%%
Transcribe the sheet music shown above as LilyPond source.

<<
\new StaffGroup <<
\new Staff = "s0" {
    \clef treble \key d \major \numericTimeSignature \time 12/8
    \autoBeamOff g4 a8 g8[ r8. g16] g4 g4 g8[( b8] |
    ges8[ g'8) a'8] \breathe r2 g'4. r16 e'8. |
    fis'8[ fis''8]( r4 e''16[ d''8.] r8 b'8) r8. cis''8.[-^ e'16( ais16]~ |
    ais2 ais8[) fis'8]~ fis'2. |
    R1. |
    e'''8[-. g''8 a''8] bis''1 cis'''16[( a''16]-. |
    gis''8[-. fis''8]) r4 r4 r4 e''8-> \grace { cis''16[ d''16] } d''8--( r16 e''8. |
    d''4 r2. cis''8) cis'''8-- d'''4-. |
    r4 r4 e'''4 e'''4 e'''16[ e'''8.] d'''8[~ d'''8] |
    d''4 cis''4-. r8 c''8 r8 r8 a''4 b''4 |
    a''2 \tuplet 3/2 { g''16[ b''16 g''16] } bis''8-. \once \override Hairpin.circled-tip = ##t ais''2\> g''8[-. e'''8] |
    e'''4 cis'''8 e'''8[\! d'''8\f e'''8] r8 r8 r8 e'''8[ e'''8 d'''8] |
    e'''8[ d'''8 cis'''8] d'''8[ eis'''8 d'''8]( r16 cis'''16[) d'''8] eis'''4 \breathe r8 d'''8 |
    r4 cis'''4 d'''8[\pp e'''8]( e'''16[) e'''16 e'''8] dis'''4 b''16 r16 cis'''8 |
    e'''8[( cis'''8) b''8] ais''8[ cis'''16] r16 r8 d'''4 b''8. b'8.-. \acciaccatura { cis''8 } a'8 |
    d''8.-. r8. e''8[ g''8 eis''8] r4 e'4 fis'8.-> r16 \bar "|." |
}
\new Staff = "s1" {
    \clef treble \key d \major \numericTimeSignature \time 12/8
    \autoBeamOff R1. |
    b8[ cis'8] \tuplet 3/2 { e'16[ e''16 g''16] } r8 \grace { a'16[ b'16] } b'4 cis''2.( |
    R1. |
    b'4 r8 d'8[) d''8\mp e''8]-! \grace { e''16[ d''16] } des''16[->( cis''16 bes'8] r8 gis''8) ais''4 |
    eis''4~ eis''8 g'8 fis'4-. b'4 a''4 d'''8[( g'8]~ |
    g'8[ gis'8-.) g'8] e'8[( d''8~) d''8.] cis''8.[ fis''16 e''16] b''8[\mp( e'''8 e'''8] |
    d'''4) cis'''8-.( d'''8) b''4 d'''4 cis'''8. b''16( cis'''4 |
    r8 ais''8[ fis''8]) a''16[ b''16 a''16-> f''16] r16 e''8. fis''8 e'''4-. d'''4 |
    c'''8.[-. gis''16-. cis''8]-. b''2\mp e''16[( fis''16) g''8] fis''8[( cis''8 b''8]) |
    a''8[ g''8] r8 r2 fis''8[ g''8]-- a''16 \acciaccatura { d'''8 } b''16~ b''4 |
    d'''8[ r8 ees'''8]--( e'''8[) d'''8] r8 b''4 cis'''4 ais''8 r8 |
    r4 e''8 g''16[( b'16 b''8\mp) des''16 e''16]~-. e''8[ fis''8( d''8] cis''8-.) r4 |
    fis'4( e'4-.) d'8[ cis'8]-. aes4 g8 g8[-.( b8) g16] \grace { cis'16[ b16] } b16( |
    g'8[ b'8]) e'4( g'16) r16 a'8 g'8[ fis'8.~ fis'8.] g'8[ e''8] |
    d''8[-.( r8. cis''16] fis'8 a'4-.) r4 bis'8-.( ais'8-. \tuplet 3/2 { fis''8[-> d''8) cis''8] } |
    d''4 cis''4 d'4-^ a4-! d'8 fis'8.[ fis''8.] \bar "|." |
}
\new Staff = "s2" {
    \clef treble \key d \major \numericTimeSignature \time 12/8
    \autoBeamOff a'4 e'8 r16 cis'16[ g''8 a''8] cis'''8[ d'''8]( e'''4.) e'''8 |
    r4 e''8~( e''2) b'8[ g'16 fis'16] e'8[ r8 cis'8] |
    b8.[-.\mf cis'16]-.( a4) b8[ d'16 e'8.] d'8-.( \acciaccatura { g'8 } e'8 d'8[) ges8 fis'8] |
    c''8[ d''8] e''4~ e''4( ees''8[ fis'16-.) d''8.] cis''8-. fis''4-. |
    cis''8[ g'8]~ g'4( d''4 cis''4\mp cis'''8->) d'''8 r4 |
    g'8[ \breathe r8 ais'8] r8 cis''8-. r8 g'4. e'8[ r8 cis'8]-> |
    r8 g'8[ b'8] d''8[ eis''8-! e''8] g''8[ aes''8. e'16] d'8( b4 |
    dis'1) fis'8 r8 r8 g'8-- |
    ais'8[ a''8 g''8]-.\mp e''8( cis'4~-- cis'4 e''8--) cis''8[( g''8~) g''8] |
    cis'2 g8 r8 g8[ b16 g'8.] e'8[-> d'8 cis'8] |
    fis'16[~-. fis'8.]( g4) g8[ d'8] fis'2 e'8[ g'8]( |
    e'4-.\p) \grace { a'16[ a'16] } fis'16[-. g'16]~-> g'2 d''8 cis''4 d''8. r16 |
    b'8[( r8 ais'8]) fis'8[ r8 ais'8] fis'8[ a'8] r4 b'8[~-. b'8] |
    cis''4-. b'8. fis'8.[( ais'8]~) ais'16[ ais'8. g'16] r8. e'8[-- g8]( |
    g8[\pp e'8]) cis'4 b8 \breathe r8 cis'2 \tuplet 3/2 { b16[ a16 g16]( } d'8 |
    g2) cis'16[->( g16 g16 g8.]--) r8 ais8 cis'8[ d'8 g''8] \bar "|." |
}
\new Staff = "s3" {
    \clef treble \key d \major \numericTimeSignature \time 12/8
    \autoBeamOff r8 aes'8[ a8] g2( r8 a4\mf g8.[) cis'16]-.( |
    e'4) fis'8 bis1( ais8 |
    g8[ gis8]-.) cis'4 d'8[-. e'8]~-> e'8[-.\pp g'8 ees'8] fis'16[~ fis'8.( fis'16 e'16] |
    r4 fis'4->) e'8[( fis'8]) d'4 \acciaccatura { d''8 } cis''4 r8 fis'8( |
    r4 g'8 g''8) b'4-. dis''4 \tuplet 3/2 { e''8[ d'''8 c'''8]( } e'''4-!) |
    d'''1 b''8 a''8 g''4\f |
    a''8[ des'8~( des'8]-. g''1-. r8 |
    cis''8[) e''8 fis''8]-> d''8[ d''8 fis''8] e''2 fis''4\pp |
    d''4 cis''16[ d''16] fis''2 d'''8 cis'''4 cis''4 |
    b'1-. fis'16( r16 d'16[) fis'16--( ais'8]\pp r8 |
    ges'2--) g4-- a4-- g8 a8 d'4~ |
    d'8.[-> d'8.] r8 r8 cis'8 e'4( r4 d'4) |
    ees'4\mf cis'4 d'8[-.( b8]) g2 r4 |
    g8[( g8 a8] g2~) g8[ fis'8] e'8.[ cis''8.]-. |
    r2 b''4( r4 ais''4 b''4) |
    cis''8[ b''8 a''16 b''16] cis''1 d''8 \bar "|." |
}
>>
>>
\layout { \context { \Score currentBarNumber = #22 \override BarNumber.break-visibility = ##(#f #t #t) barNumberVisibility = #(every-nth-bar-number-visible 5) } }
%%
> **Set exercise**: Please count the lines in the rows above that contain the string "override", treating uppercase and lowercase as different. Reply with the number only.

> **Result**: 2